Gather each line in the records below that contains the string "kern".

Raw records
◇ ◇ ◇ ◇ ◇ ◇ ◇

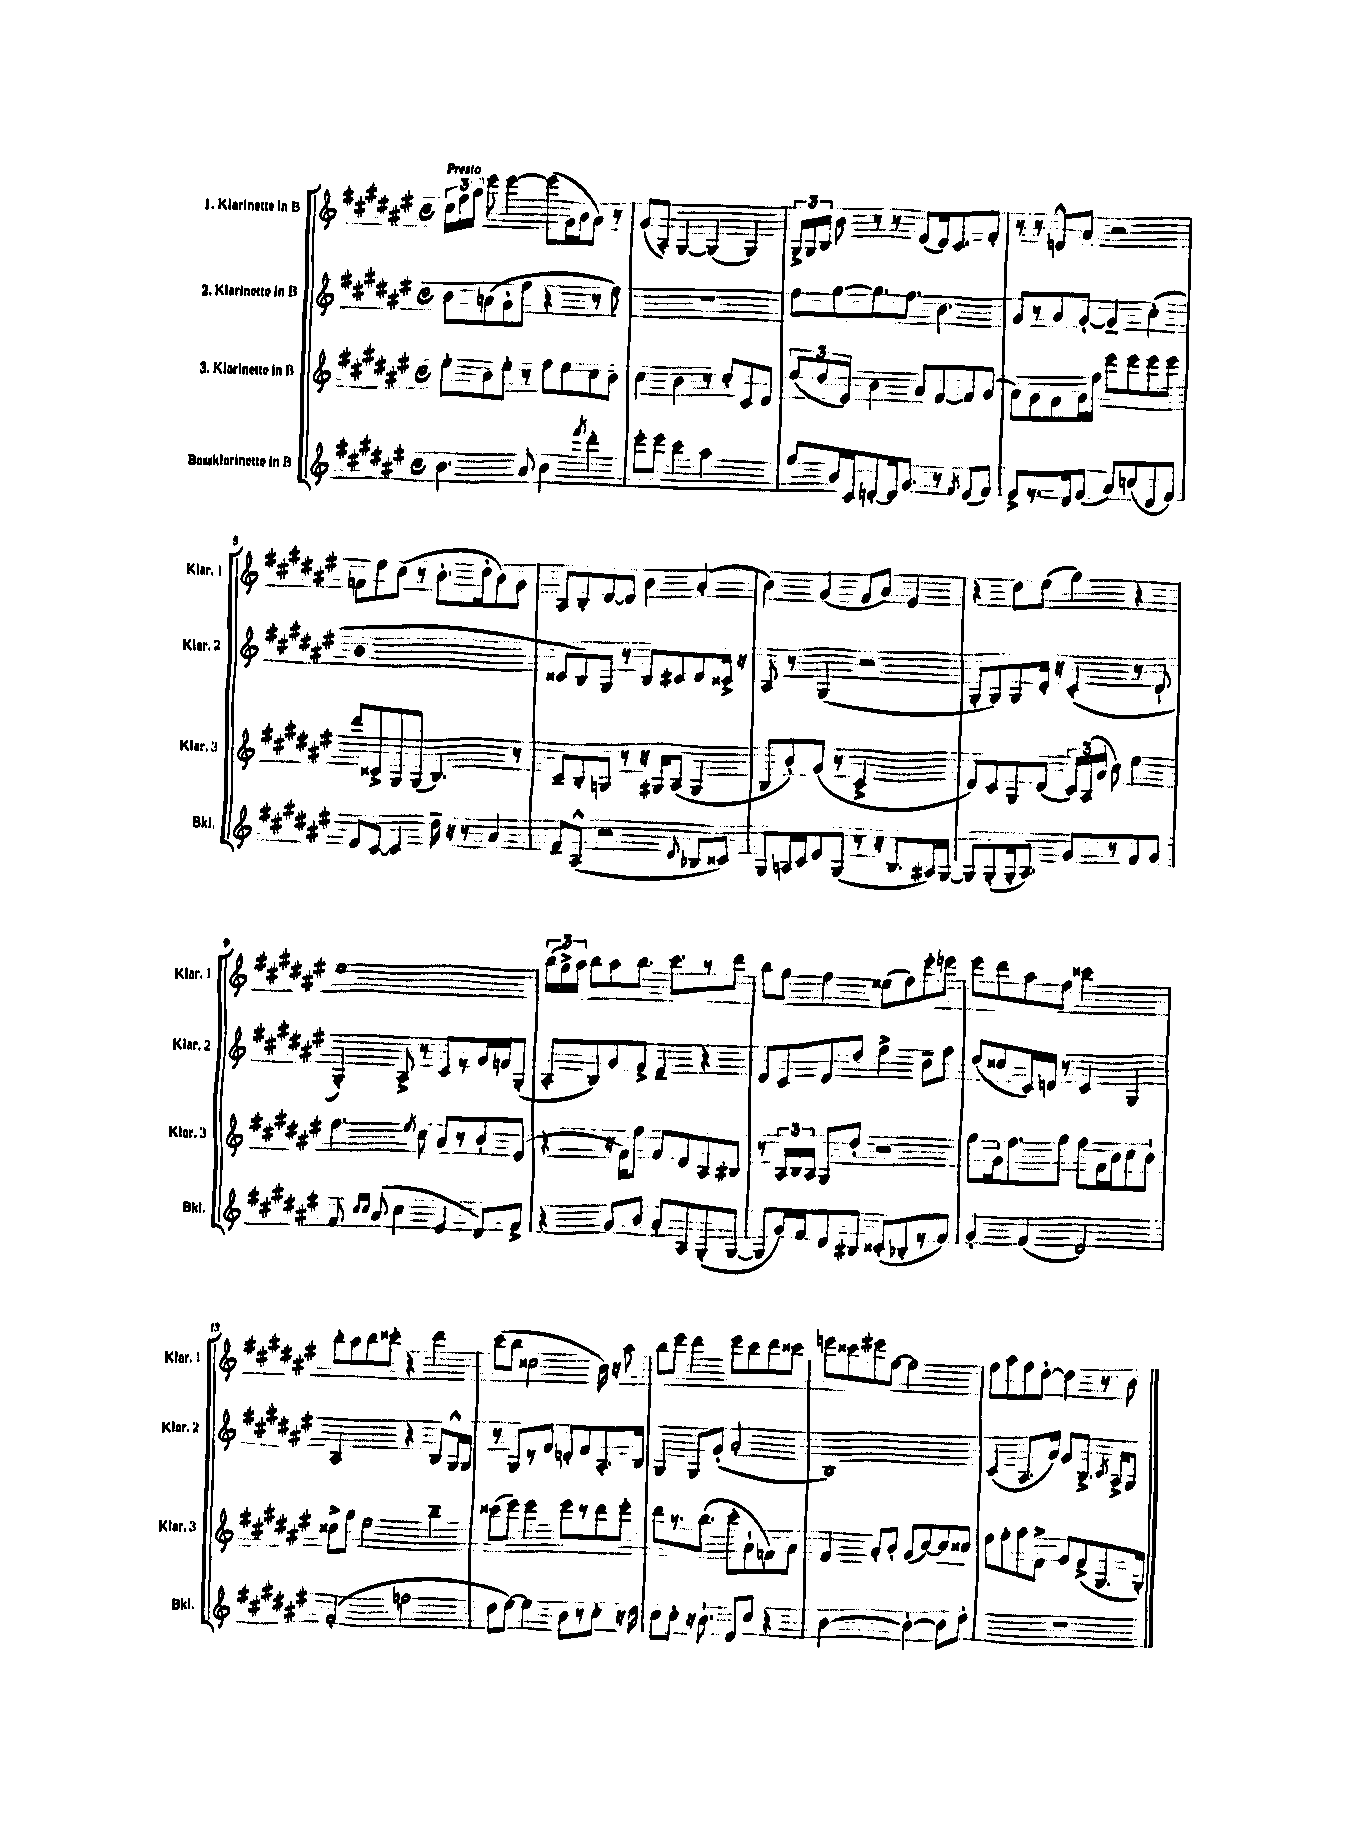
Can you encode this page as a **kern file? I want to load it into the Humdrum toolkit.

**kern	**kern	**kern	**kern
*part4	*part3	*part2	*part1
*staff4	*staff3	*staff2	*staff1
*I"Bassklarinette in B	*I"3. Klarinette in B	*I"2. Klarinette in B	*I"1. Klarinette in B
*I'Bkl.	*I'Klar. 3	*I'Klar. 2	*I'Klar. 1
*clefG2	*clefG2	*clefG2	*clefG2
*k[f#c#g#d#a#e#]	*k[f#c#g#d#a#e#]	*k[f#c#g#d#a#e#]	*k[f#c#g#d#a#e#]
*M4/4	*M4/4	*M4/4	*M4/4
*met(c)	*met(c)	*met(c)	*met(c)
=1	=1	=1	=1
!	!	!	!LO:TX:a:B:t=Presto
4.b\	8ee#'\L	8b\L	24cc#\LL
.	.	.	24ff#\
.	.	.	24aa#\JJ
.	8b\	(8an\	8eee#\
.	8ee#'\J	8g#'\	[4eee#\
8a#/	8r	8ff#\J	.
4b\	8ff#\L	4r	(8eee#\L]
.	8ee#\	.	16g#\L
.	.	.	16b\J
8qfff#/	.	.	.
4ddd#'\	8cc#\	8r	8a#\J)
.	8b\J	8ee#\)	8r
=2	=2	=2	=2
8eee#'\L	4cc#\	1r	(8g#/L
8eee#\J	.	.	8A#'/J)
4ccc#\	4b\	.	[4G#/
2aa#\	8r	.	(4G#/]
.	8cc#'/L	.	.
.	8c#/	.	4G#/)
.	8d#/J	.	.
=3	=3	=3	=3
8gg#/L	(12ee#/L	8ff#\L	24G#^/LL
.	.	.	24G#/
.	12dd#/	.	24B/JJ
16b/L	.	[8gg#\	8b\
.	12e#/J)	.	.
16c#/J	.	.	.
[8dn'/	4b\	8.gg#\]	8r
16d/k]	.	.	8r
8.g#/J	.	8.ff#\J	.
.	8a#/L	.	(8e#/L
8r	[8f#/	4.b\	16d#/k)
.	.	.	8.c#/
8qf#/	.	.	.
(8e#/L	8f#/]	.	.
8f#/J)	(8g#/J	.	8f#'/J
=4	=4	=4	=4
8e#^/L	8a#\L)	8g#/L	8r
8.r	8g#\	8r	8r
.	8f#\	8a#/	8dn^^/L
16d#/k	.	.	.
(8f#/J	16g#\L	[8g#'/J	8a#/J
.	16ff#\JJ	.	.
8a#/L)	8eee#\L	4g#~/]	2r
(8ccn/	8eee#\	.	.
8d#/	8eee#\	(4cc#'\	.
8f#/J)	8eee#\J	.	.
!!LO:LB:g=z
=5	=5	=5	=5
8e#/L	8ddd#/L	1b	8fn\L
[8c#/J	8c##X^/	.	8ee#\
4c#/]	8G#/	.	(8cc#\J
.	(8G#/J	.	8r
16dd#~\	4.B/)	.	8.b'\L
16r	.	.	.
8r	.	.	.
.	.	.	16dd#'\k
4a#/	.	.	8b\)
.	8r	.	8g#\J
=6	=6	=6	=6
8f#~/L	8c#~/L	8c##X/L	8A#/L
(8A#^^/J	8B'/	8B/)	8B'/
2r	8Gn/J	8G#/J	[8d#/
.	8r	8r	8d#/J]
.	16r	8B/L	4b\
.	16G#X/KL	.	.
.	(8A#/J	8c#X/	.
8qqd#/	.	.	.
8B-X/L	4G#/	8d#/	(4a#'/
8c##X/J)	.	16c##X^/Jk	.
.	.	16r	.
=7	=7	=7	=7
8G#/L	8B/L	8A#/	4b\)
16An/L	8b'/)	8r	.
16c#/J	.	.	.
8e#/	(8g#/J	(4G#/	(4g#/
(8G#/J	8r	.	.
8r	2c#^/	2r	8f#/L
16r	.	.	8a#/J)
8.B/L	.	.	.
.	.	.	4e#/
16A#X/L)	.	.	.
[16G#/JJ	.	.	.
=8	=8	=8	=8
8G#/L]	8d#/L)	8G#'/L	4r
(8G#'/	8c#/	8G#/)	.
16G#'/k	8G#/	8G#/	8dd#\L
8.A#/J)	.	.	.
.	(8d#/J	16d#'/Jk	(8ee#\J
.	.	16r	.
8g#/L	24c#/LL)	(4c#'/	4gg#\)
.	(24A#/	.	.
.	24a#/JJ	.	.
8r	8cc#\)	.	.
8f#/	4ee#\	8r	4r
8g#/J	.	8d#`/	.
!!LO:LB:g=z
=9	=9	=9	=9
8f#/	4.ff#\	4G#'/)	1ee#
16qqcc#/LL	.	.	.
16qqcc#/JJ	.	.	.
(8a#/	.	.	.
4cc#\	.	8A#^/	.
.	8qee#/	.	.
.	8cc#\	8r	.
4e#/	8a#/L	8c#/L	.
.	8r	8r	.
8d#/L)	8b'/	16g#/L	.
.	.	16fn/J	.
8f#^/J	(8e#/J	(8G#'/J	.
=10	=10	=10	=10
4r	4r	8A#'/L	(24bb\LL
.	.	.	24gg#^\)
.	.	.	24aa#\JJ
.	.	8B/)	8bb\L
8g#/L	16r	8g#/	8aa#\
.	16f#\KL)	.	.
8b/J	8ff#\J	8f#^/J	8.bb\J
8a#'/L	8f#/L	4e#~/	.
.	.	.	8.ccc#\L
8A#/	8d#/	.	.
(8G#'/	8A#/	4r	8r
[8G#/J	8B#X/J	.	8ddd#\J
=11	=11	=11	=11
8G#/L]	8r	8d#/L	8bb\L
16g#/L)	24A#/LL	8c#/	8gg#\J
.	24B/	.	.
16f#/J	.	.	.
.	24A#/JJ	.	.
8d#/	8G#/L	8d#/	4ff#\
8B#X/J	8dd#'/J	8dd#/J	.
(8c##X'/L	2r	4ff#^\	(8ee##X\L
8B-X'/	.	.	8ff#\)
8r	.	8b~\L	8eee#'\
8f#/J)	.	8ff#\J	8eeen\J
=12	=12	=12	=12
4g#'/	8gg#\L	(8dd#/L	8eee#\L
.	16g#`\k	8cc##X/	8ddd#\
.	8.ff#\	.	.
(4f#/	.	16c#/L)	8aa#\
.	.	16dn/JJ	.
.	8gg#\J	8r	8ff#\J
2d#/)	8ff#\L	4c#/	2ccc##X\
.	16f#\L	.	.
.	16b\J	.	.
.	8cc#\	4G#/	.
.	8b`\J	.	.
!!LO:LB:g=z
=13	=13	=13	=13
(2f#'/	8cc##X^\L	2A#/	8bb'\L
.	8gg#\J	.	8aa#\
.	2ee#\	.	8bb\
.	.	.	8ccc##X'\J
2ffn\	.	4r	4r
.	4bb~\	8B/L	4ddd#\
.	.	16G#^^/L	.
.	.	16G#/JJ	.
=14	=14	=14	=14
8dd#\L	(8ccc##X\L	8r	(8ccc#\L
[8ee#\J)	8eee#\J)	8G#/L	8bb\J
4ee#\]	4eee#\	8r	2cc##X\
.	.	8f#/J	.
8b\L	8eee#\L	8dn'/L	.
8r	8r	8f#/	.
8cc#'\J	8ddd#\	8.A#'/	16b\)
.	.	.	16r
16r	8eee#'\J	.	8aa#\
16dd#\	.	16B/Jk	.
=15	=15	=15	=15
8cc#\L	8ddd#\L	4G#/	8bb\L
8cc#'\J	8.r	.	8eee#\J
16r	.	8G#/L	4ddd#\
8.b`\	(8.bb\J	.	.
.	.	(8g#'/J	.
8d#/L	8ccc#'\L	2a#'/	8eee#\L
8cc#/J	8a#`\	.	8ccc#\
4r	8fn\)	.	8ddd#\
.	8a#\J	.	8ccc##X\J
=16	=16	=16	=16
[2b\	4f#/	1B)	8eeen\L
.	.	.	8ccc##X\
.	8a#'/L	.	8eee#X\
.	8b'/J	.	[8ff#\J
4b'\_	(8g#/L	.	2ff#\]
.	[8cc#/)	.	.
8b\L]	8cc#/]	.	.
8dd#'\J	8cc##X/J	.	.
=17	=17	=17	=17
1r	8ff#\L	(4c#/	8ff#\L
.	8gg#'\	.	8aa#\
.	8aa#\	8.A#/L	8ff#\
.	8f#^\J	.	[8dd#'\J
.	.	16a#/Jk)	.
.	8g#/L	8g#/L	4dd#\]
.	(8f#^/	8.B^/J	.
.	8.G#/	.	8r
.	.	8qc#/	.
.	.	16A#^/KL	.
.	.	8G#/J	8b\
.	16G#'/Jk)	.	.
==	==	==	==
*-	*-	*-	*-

◇ ◇ ◇ ◇ ◇ ◇ ◇

RESPONSE TO THE EXERCISE »
Can you encode this page as a **kern file? I want to load it into the Humdrum toolkit.
**kern	**kern	**kern	**kern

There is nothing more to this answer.